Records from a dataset
# # # # # # #
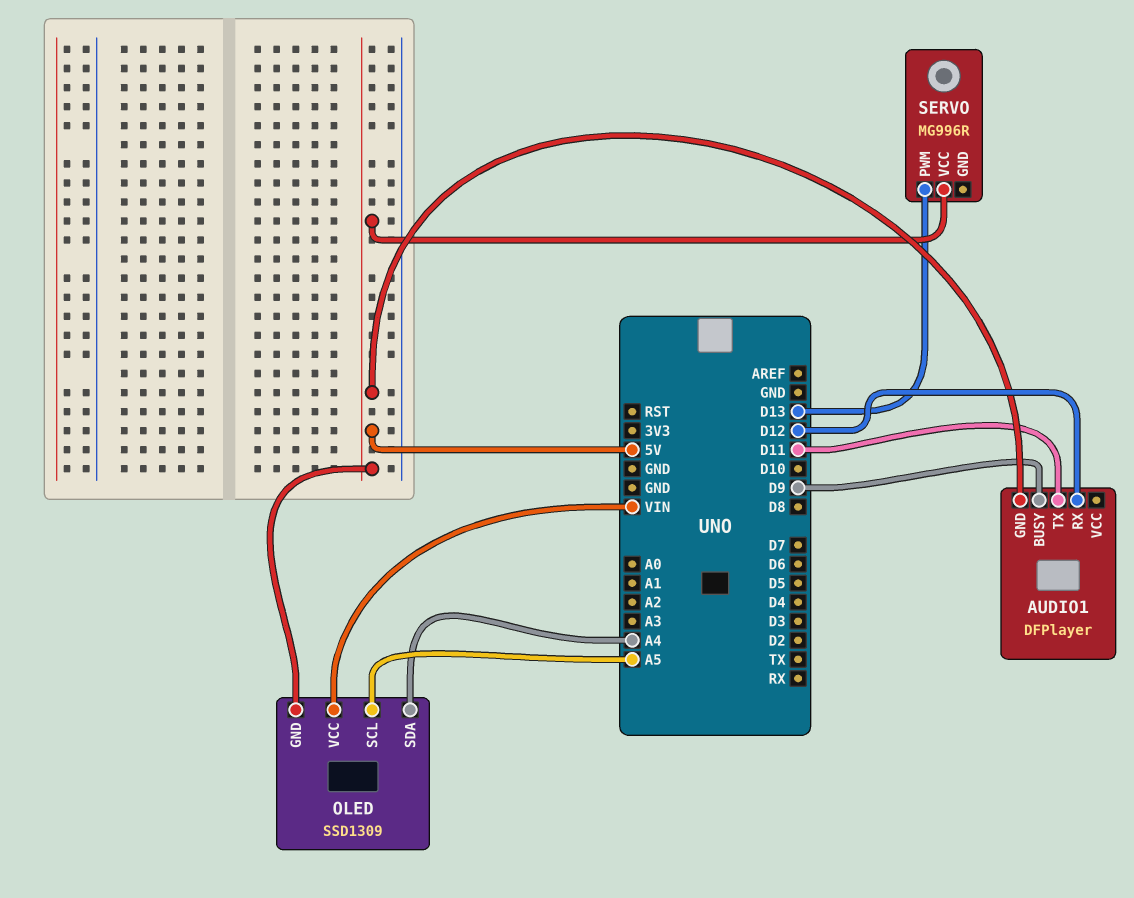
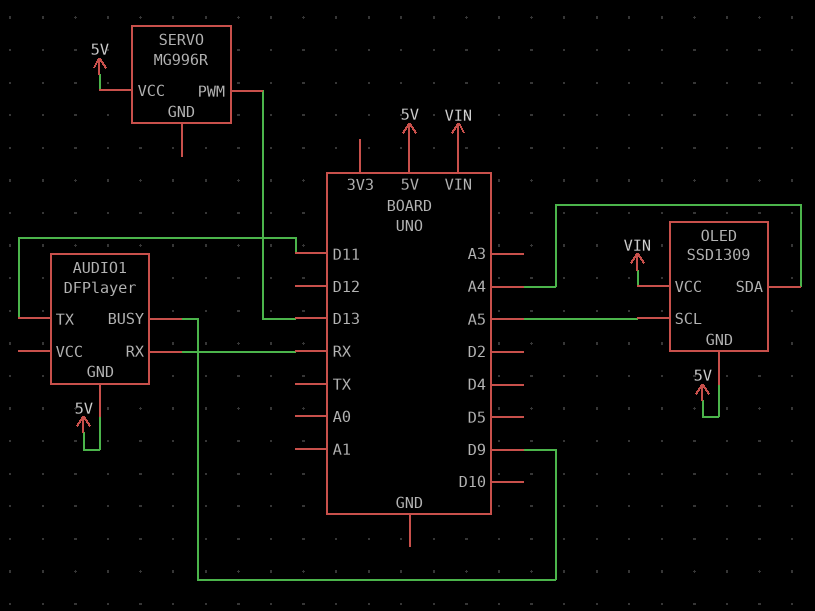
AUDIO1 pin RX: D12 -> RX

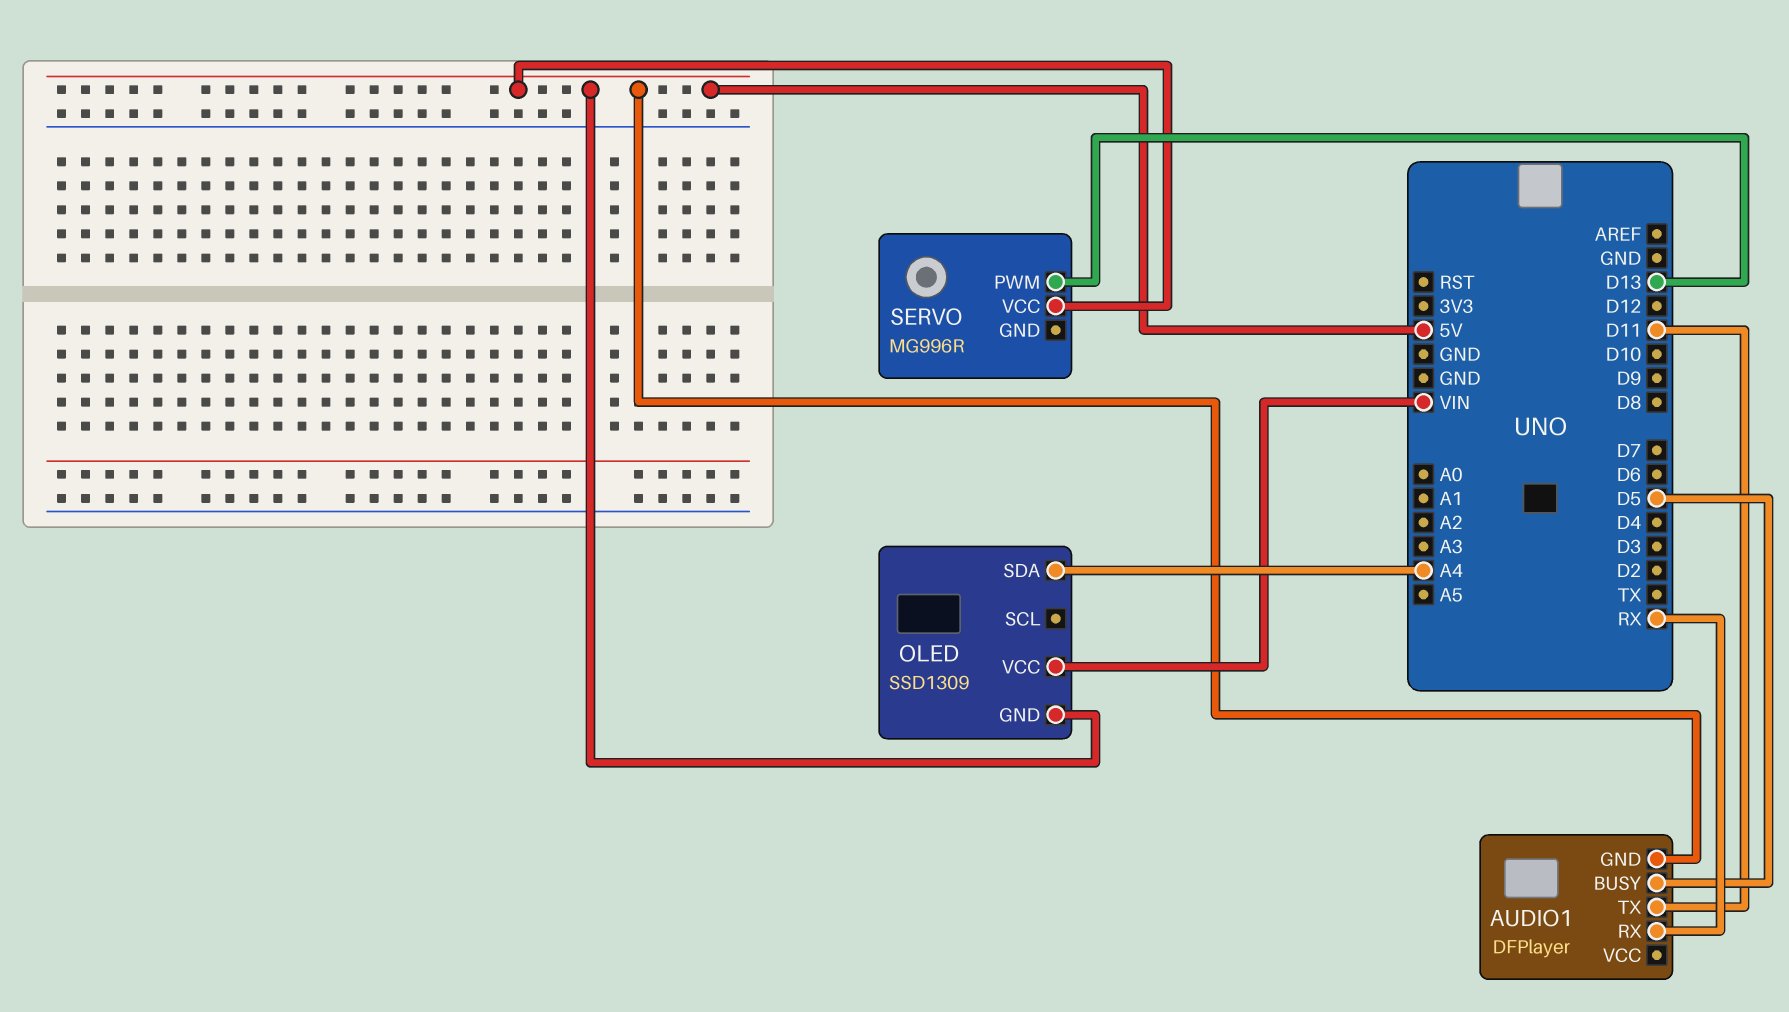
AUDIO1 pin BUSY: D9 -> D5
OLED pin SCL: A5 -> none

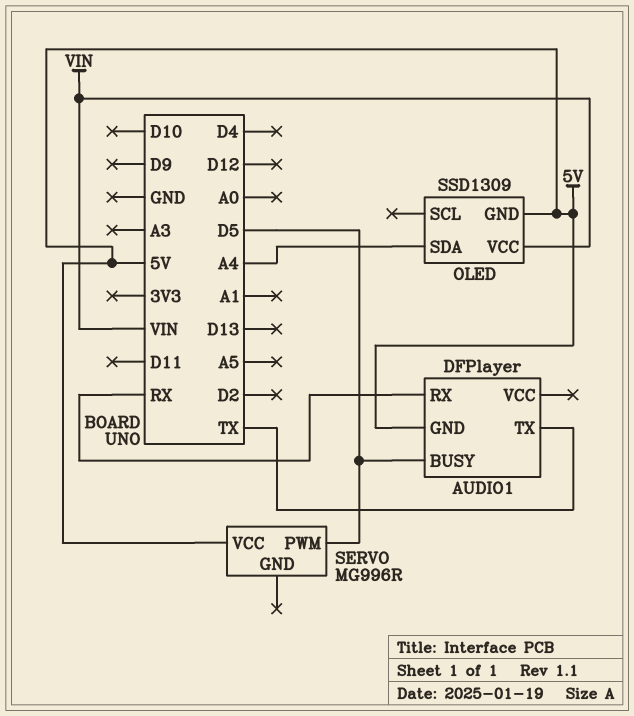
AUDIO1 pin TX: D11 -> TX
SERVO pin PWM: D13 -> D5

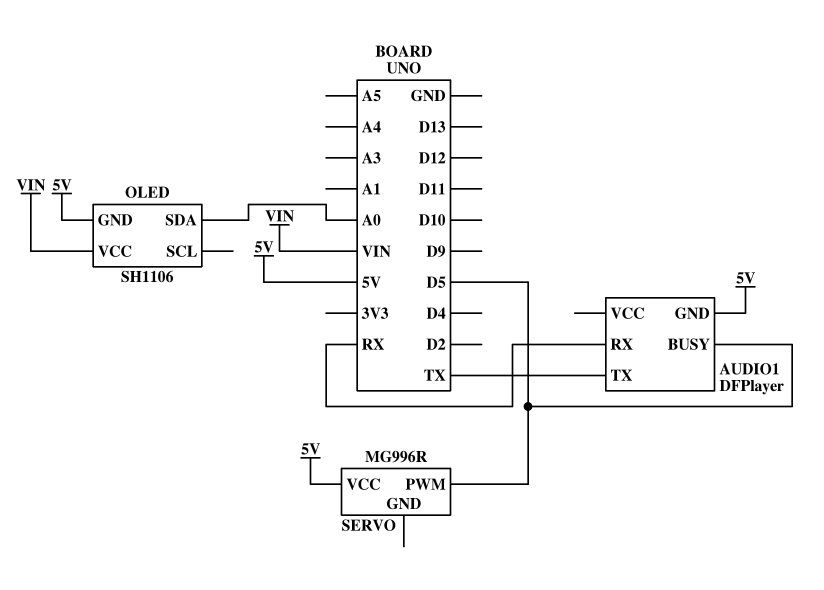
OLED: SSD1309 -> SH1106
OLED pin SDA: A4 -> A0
# # # # # # #
■ **EXERCISE**:
Which lines in the records above contain the string "OLED"? Copy each one.

■ **WRITTEN RESPONSE**:
OLED pin SCL: A5 -> none
OLED: SSD1309 -> SH1106
OLED pin SDA: A4 -> A0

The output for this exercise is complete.